**** Available records

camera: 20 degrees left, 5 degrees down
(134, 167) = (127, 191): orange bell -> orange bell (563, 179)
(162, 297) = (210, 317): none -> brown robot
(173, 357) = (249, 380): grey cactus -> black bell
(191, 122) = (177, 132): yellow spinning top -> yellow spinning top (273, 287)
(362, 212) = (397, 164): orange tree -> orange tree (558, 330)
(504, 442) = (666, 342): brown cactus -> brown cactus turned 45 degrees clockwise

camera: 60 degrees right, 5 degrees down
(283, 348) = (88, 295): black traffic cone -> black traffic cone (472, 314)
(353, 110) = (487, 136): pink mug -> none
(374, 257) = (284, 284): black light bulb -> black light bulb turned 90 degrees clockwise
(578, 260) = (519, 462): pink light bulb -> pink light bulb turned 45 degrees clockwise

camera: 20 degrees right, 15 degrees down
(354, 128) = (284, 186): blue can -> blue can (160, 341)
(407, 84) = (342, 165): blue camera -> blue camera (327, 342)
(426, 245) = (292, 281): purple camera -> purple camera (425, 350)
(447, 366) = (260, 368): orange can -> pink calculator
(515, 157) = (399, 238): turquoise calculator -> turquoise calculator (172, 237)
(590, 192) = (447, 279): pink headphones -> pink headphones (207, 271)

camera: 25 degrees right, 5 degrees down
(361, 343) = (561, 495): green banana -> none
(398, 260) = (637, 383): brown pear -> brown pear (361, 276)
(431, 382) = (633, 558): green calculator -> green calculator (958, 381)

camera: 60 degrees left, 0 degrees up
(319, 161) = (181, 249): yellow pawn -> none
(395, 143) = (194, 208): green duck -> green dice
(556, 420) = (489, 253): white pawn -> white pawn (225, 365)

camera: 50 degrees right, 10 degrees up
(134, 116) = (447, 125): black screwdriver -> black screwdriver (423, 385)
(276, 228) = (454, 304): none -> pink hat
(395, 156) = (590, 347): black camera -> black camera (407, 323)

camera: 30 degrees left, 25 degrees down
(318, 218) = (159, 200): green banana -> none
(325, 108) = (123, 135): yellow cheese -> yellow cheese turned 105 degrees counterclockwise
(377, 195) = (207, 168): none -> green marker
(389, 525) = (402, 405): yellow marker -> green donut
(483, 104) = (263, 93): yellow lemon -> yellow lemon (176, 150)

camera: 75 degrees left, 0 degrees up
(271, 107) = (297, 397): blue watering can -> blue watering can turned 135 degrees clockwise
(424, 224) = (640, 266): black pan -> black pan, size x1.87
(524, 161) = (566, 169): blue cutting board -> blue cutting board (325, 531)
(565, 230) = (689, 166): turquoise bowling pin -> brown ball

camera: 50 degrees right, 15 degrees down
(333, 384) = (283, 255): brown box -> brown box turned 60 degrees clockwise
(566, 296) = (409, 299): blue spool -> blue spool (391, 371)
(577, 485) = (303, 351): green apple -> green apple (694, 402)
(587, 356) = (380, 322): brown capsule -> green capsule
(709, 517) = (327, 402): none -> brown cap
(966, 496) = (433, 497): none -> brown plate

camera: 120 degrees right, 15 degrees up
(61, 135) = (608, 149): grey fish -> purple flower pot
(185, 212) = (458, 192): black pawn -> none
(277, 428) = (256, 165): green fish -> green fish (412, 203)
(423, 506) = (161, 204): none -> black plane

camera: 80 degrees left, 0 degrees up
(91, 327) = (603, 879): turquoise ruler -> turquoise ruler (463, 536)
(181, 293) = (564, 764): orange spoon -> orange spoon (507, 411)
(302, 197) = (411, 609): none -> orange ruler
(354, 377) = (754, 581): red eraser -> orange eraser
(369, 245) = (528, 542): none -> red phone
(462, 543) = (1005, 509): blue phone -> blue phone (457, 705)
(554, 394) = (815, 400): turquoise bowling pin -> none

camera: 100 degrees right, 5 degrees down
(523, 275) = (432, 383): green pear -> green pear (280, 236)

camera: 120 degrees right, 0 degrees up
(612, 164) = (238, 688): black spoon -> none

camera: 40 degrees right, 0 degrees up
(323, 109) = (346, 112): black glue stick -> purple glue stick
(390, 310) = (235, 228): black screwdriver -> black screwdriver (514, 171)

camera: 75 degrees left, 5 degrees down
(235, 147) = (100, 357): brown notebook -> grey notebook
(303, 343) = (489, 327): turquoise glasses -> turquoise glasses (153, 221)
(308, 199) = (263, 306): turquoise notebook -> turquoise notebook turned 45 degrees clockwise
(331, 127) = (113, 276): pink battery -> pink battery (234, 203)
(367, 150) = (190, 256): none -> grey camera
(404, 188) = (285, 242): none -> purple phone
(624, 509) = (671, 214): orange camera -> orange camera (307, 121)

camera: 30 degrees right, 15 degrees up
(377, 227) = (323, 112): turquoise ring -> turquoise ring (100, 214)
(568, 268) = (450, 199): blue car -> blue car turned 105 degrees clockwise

********

### What you will do
Above are the records; repeat exactly the lines from the one holding "(504, 442) = (666, 342): brown" down to the one holding "(325, 108) = (123, 135): yellow", end lines included.

### Task response
(504, 442) = (666, 342): brown cactus -> brown cactus turned 45 degrees clockwise

camera: 60 degrees right, 5 degrees down
(283, 348) = (88, 295): black traffic cone -> black traffic cone (472, 314)
(353, 110) = (487, 136): pink mug -> none
(374, 257) = (284, 284): black light bulb -> black light bulb turned 90 degrees clockwise
(578, 260) = (519, 462): pink light bulb -> pink light bulb turned 45 degrees clockwise

camera: 20 degrees right, 15 degrees down
(354, 128) = (284, 186): blue can -> blue can (160, 341)
(407, 84) = (342, 165): blue camera -> blue camera (327, 342)
(426, 245) = (292, 281): purple camera -> purple camera (425, 350)
(447, 366) = (260, 368): orange can -> pink calculator
(515, 157) = (399, 238): turquoise calculator -> turquoise calculator (172, 237)
(590, 192) = (447, 279): pink headphones -> pink headphones (207, 271)

camera: 25 degrees right, 5 degrees down
(361, 343) = (561, 495): green banana -> none
(398, 260) = (637, 383): brown pear -> brown pear (361, 276)
(431, 382) = (633, 558): green calculator -> green calculator (958, 381)

camera: 60 degrees left, 0 degrees up
(319, 161) = (181, 249): yellow pawn -> none
(395, 143) = (194, 208): green duck -> green dice
(556, 420) = (489, 253): white pawn -> white pawn (225, 365)

camera: 50 degrees right, 10 degrees up
(134, 116) = (447, 125): black screwdriver -> black screwdriver (423, 385)
(276, 228) = (454, 304): none -> pink hat
(395, 156) = (590, 347): black camera -> black camera (407, 323)

camera: 30 degrees left, 25 degrees down
(318, 218) = (159, 200): green banana -> none
(325, 108) = (123, 135): yellow cheese -> yellow cheese turned 105 degrees counterclockwise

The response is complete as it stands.